[Synthetic geometry scene data]
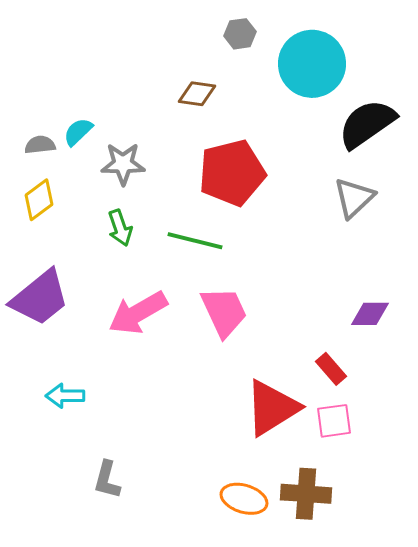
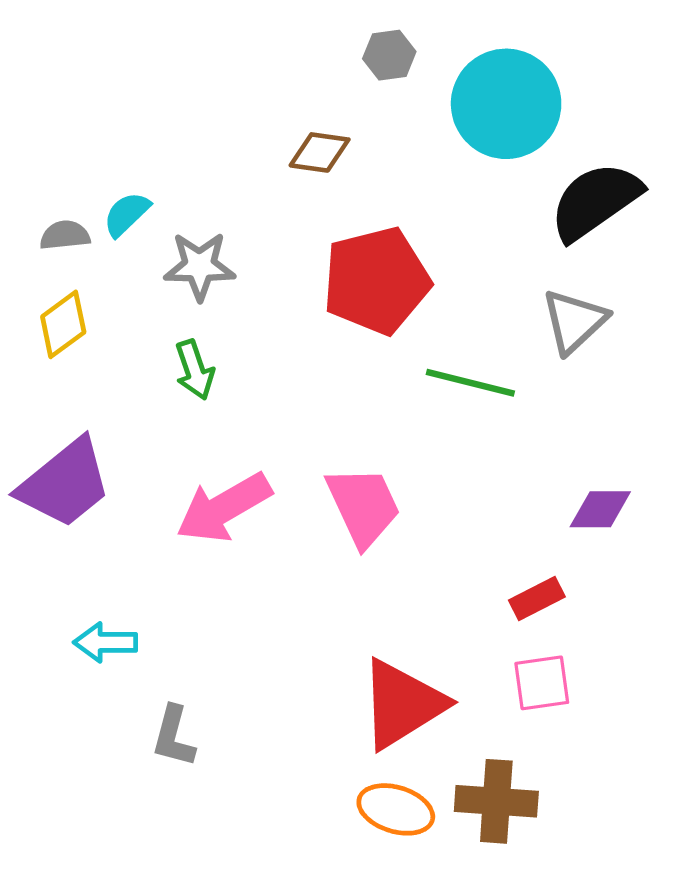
green line: (195, 241) -> (470, 383), moved
red rectangle: (331, 369) -> (537, 599), turned -76
red triangle: (272, 408) -> (402, 704), moved
gray L-shape: (107, 480) -> (174, 736), moved

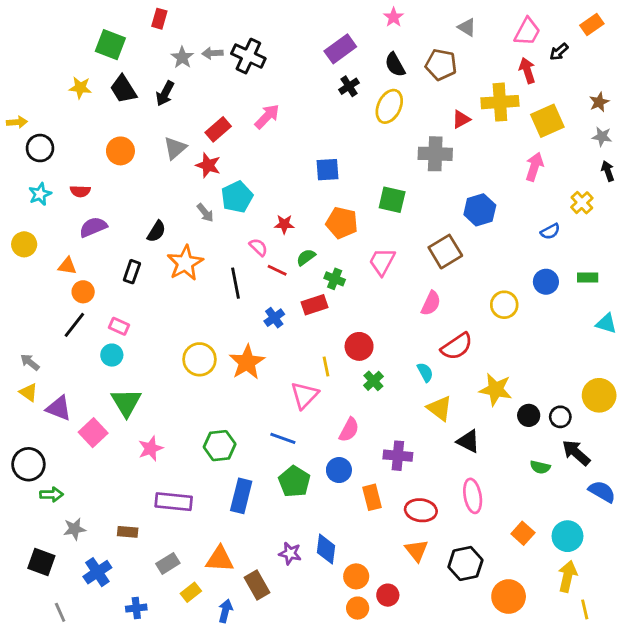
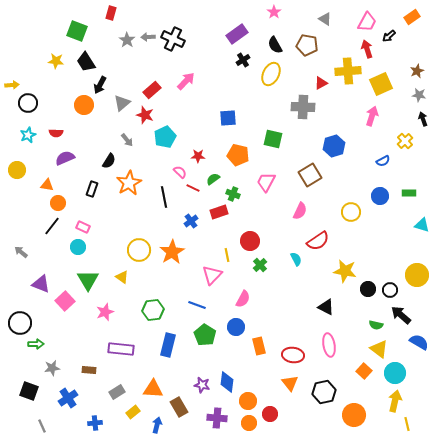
black arrow: (165, 93) -> (100, 85), moved
gray arrow: (205, 213) -> (127, 140), moved
yellow triangle: (28, 392) -> (122, 277), moved
yellow triangle: (440, 408) -> (379, 349), moved
purple cross: (398, 456) -> (217, 418), moved

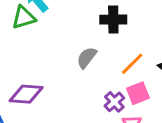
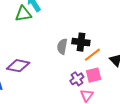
black cross: (113, 20) -> (81, 42), moved
gray semicircle: (87, 58) -> (62, 46), turned -35

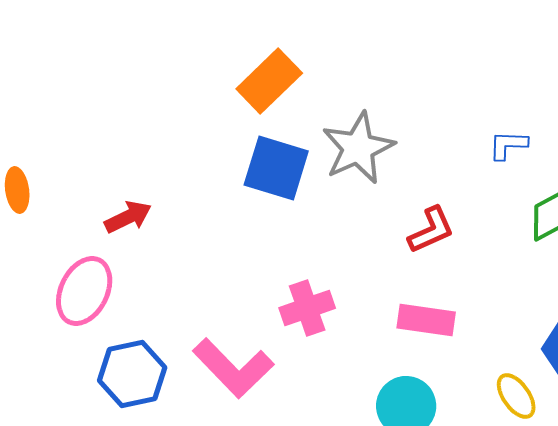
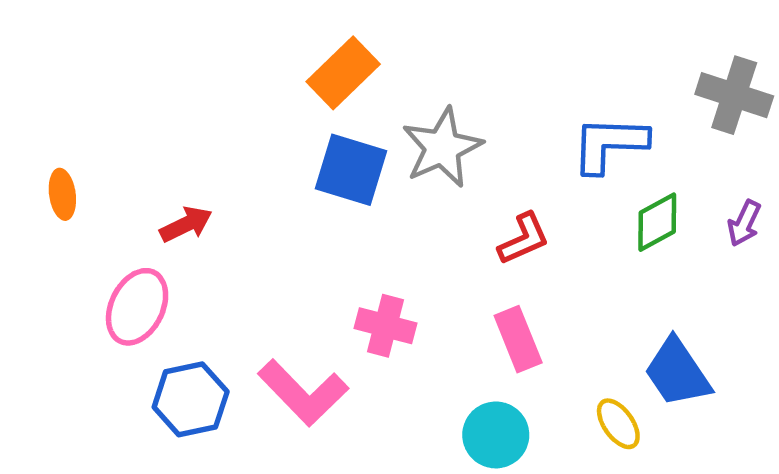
blue L-shape: (508, 145) -> (609, 144), size x1.8
pink cross: (307, 308) -> (385, 326), turned 34
pink rectangle: (426, 320) -> (518, 339), turned 60

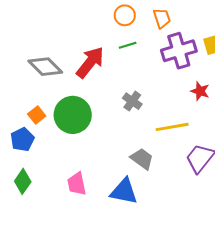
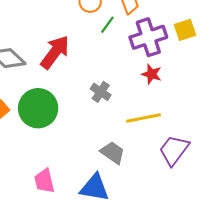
green line: (128, 45) -> (107, 25), moved, turned -36
red star: (200, 91) -> (152, 74), moved

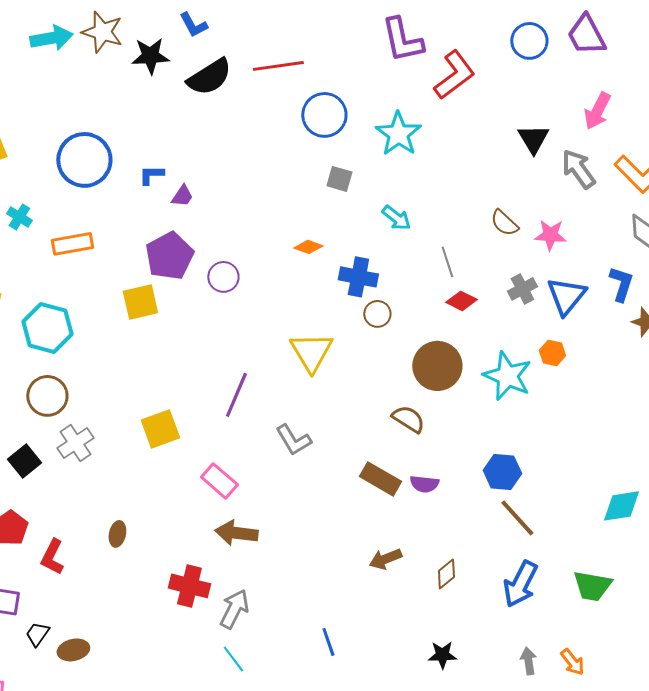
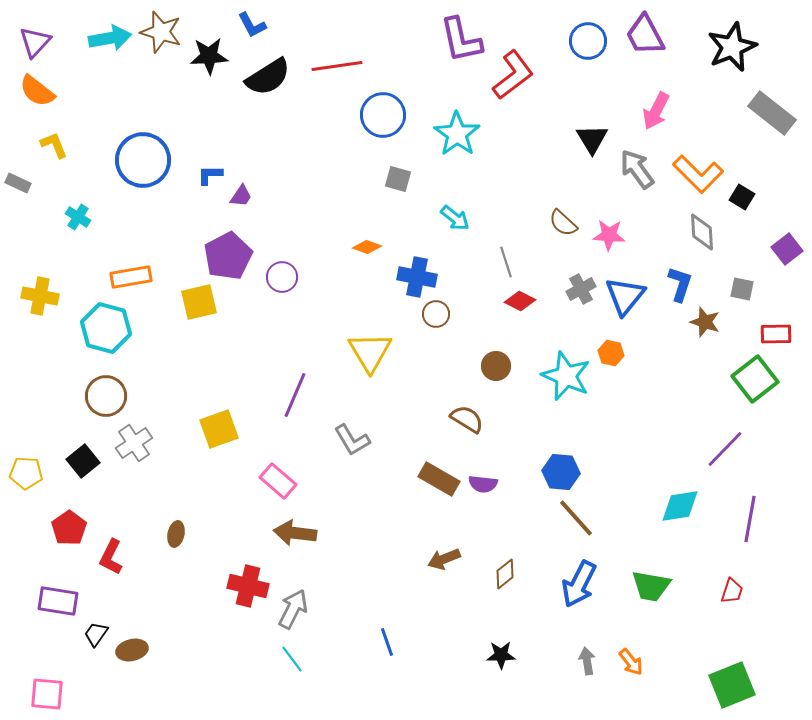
orange rectangle: (72, 244) -> (131, 277), moved
brown circle: (437, 366) -> (496, 366), size x0.6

_Work request_
The word is "black". Copy every line above where it appears.

_Answer below_
black arrow: (165, 93) -> (100, 85), moved
black cross: (113, 20) -> (81, 42), moved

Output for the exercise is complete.